» **Required work**
The listing below should be written out word for word, with its pictures removed.

» **Data extract**
....

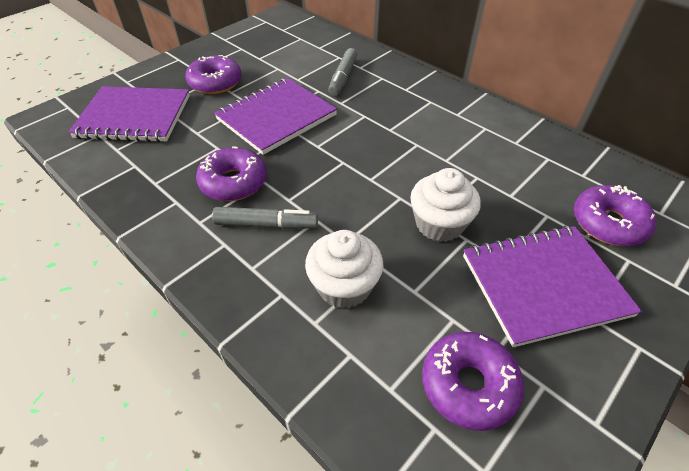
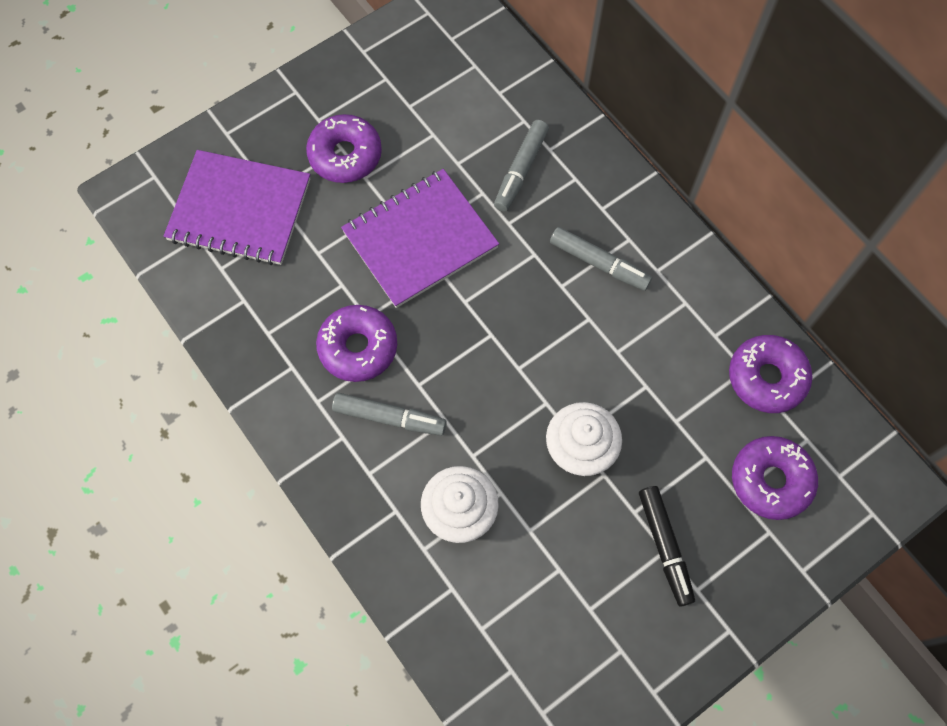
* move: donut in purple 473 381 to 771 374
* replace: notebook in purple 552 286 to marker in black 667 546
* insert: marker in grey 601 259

....

» **Result of this exercise**
* move: donut in purple 473 381 to 771 374
* replace: notebook in purple 552 286 to marker in black 667 546
* insert: marker in grey 601 259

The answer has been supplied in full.